◆ REQUIREMENT:
Leave out the pictures and retype all the entries below exactly.

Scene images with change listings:
# # #

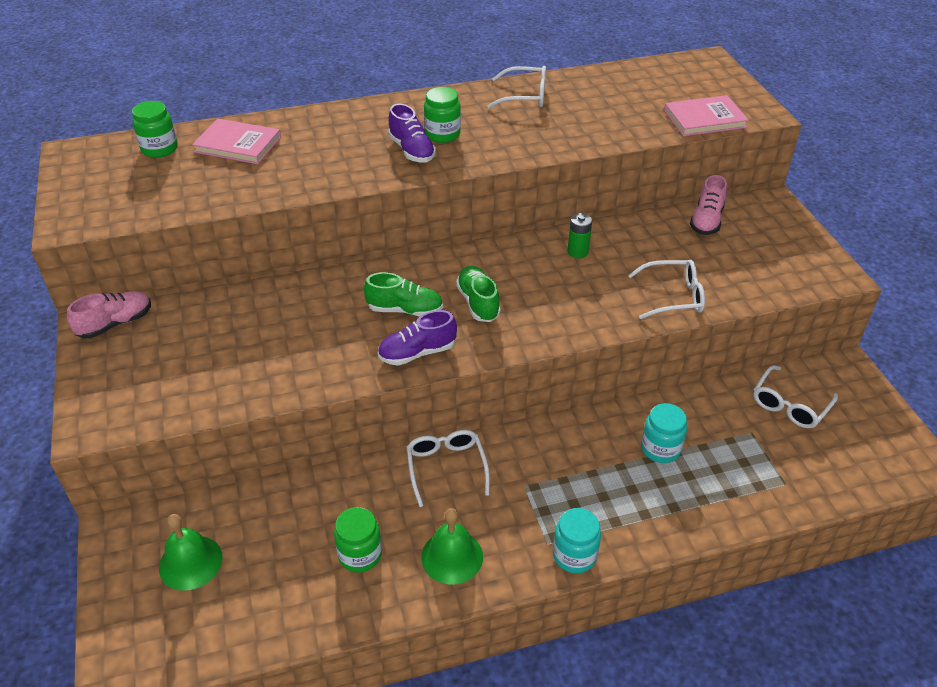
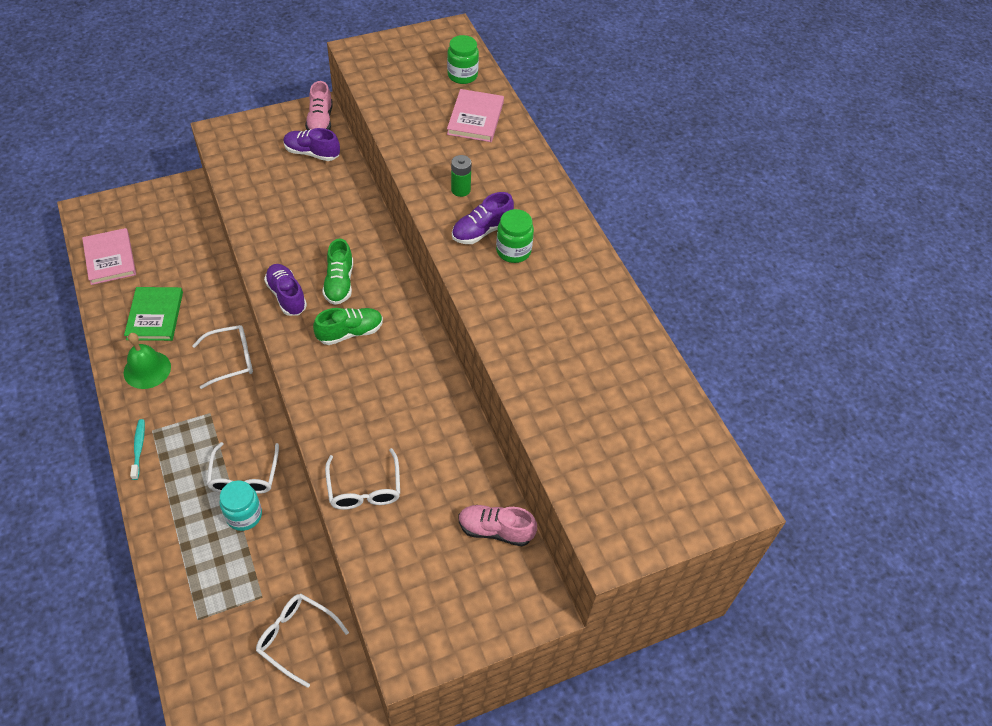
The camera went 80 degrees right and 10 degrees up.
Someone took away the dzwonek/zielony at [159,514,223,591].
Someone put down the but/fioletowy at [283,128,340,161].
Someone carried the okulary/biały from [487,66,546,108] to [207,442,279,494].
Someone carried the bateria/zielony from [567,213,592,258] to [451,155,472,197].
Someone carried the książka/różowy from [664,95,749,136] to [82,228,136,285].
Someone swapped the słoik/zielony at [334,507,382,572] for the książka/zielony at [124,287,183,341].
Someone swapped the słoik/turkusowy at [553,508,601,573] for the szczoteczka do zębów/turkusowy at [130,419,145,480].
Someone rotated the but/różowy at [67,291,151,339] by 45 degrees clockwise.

# # #

◆ TASK RESULT:
The camera went 80 degrees right and 10 degrees up.
Someone took away the dzwonek/zielony at [159,514,223,591].
Someone put down the but/fioletowy at [283,128,340,161].
Someone carried the okulary/biały from [487,66,546,108] to [207,442,279,494].
Someone carried the bateria/zielony from [567,213,592,258] to [451,155,472,197].
Someone carried the książka/różowy from [664,95,749,136] to [82,228,136,285].
Someone swapped the słoik/zielony at [334,507,382,572] for the książka/zielony at [124,287,183,341].
Someone swapped the słoik/turkusowy at [553,508,601,573] for the szczoteczka do zębów/turkusowy at [130,419,145,480].
Someone rotated the but/różowy at [67,291,151,339] by 45 degrees clockwise.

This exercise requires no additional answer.